*Short problem*. Copy every line of the data below character for character, leaving out the pictures.

※ ※ ※

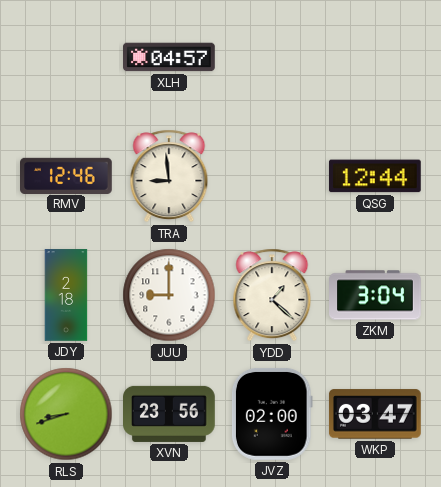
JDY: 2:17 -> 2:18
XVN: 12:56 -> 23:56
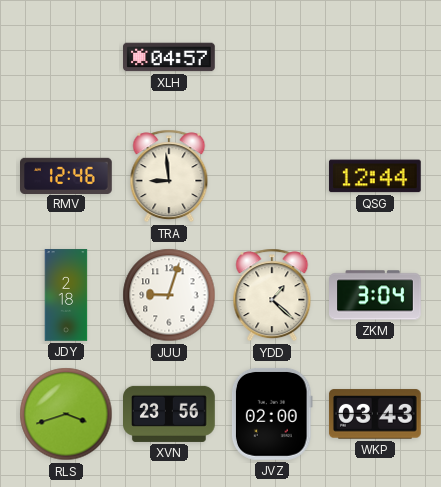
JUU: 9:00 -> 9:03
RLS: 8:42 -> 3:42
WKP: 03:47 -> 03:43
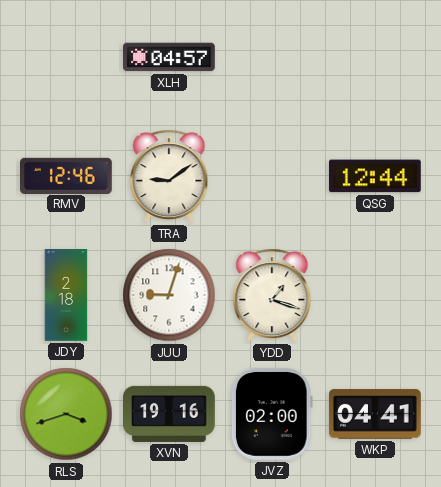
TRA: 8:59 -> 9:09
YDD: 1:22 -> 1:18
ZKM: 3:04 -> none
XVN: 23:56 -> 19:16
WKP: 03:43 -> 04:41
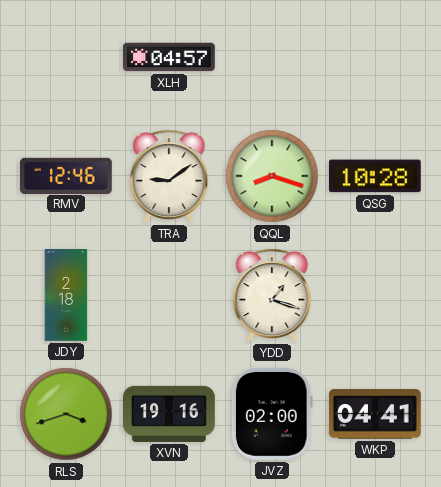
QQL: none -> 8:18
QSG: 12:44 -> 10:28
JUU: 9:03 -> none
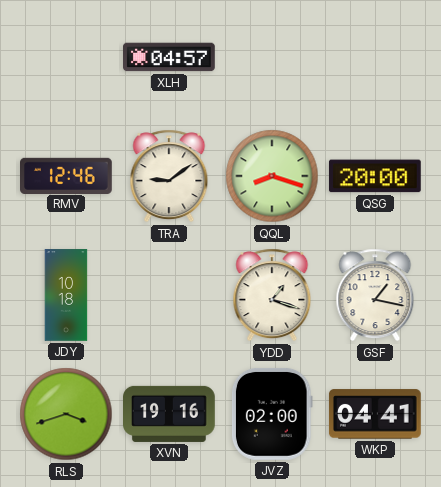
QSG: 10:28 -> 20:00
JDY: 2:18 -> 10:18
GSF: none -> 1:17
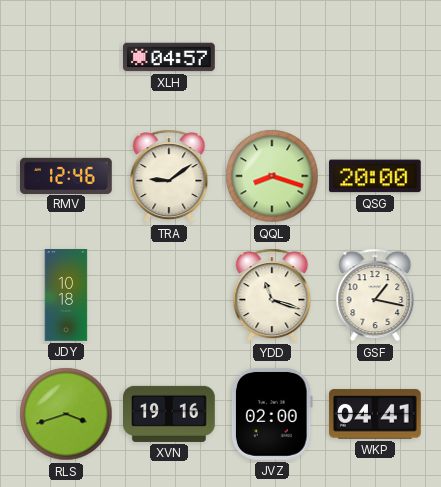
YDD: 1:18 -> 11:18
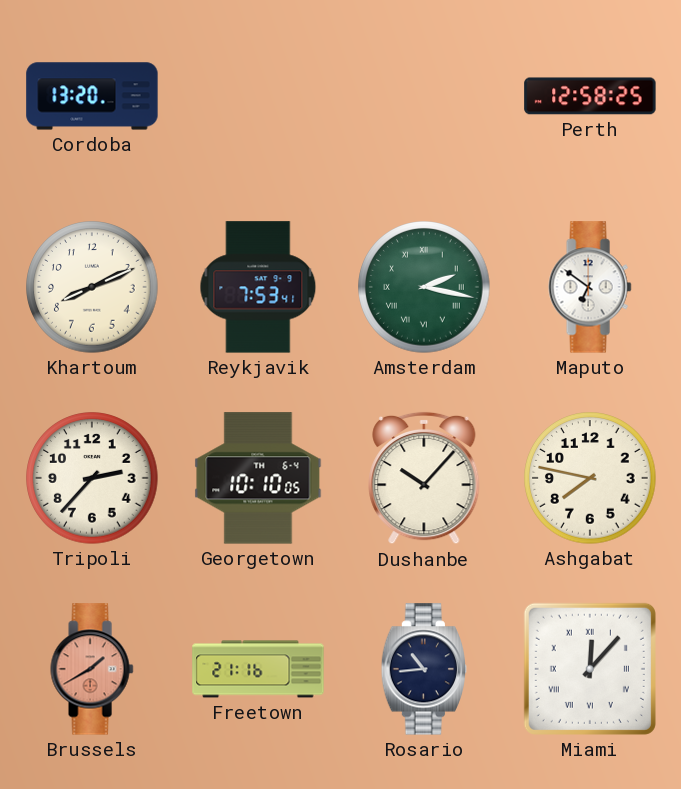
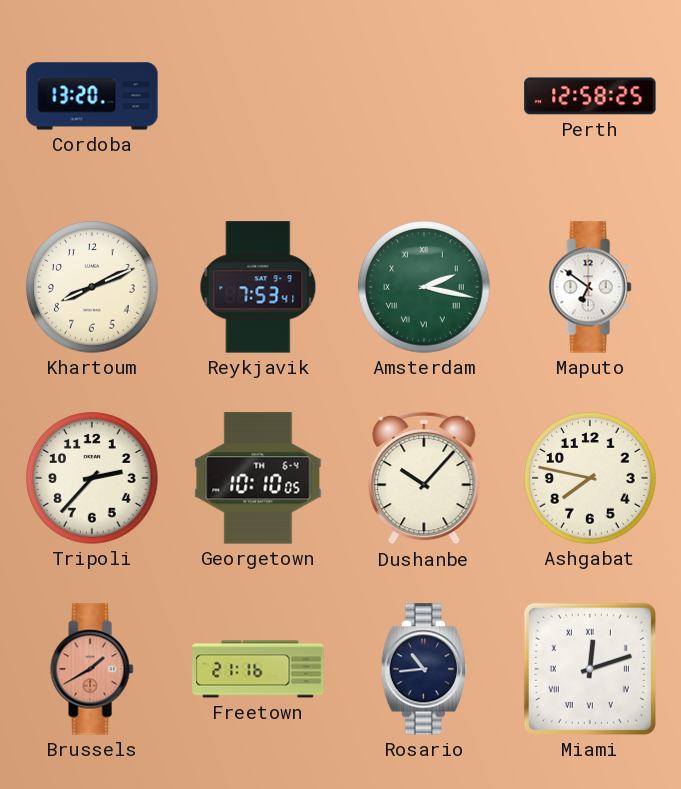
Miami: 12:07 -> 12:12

※ ※ ※

*Response*.
JDY: 2:17 -> 2:18
XVN: 12:56 -> 23:56
JUU: 9:00 -> 9:03
RLS: 8:42 -> 3:42
WKP: 03:47 -> 03:43
TRA: 8:59 -> 9:09
YDD: 1:22 -> 1:18
ZKM: 3:04 -> none
XVN: 23:56 -> 19:16
WKP: 03:43 -> 04:41
QQL: none -> 8:18
QSG: 12:44 -> 10:28
JUU: 9:03 -> none
QSG: 10:28 -> 20:00
JDY: 2:18 -> 10:18
GSF: none -> 1:17
YDD: 1:18 -> 11:18
Miami: 12:07 -> 12:12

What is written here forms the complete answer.